*What you should do*:
Return all entries below exactly. Skip nothing.

[Source records]
──────────

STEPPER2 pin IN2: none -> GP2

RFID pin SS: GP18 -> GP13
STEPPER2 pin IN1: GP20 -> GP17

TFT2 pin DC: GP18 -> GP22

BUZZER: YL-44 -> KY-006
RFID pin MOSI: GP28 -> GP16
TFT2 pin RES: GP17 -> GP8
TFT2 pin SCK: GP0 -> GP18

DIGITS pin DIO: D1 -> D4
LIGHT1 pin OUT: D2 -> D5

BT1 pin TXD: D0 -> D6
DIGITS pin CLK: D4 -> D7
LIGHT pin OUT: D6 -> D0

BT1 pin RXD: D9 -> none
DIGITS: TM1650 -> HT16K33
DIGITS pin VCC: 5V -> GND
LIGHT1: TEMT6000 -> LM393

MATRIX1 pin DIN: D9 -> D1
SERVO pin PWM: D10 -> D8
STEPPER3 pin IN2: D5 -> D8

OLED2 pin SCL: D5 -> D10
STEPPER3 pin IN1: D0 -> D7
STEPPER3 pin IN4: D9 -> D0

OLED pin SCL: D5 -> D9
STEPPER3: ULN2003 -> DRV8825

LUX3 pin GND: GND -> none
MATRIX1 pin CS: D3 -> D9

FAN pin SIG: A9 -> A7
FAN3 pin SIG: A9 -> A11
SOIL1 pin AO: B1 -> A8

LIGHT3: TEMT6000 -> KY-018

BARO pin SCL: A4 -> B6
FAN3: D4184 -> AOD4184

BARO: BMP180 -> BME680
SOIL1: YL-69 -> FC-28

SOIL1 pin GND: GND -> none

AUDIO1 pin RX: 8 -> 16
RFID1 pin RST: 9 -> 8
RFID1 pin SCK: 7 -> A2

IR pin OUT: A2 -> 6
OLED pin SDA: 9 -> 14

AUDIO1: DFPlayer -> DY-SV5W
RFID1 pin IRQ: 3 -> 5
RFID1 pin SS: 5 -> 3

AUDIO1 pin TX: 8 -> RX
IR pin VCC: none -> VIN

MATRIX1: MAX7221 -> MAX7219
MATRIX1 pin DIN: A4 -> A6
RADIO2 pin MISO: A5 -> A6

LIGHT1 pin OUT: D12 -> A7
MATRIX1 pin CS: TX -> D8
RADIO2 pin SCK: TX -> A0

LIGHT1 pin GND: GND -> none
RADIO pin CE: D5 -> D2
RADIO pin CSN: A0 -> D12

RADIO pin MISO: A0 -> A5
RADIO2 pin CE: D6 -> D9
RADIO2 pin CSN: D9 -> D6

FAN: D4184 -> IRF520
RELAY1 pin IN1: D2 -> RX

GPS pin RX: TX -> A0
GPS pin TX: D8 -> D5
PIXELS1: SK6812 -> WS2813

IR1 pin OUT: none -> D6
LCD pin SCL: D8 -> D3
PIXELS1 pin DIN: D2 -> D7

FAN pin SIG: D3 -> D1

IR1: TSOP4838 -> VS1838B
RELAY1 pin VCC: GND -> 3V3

──────────

*Solved problem*:
STEPPER2 pin IN2: none -> GP2

RFID pin SS: GP18 -> GP13
STEPPER2 pin IN1: GP20 -> GP17

TFT2 pin DC: GP18 -> GP22

BUZZER: YL-44 -> KY-006
RFID pin MOSI: GP28 -> GP16
TFT2 pin RES: GP17 -> GP8
TFT2 pin SCK: GP0 -> GP18

DIGITS pin DIO: D1 -> D4
LIGHT1 pin OUT: D2 -> D5

BT1 pin TXD: D0 -> D6
DIGITS pin CLK: D4 -> D7
LIGHT pin OUT: D6 -> D0

BT1 pin RXD: D9 -> none
DIGITS: TM1650 -> HT16K33
DIGITS pin VCC: 5V -> GND
LIGHT1: TEMT6000 -> LM393

MATRIX1 pin DIN: D9 -> D1
SERVO pin PWM: D10 -> D8
STEPPER3 pin IN2: D5 -> D8

OLED2 pin SCL: D5 -> D10
STEPPER3 pin IN1: D0 -> D7
STEPPER3 pin IN4: D9 -> D0

OLED pin SCL: D5 -> D9
STEPPER3: ULN2003 -> DRV8825

LUX3 pin GND: GND -> none
MATRIX1 pin CS: D3 -> D9

FAN pin SIG: A9 -> A7
FAN3 pin SIG: A9 -> A11
SOIL1 pin AO: B1 -> A8

LIGHT3: TEMT6000 -> KY-018

BARO pin SCL: A4 -> B6
FAN3: D4184 -> AOD4184

BARO: BMP180 -> BME680
SOIL1: YL-69 -> FC-28

SOIL1 pin GND: GND -> none

AUDIO1 pin RX: 8 -> 16
RFID1 pin RST: 9 -> 8
RFID1 pin SCK: 7 -> A2

IR pin OUT: A2 -> 6
OLED pin SDA: 9 -> 14

AUDIO1: DFPlayer -> DY-SV5W
RFID1 pin IRQ: 3 -> 5
RFID1 pin SS: 5 -> 3

AUDIO1 pin TX: 8 -> RX
IR pin VCC: none -> VIN

MATRIX1: MAX7221 -> MAX7219
MATRIX1 pin DIN: A4 -> A6
RADIO2 pin MISO: A5 -> A6

LIGHT1 pin OUT: D12 -> A7
MATRIX1 pin CS: TX -> D8
RADIO2 pin SCK: TX -> A0

LIGHT1 pin GND: GND -> none
RADIO pin CE: D5 -> D2
RADIO pin CSN: A0 -> D12

RADIO pin MISO: A0 -> A5
RADIO2 pin CE: D6 -> D9
RADIO2 pin CSN: D9 -> D6

FAN: D4184 -> IRF520
RELAY1 pin IN1: D2 -> RX

GPS pin RX: TX -> A0
GPS pin TX: D8 -> D5
PIXELS1: SK6812 -> WS2813

IR1 pin OUT: none -> D6
LCD pin SCL: D8 -> D3
PIXELS1 pin DIN: D2 -> D7

FAN pin SIG: D3 -> D1

IR1: TSOP4838 -> VS1838B
RELAY1 pin VCC: GND -> 3V3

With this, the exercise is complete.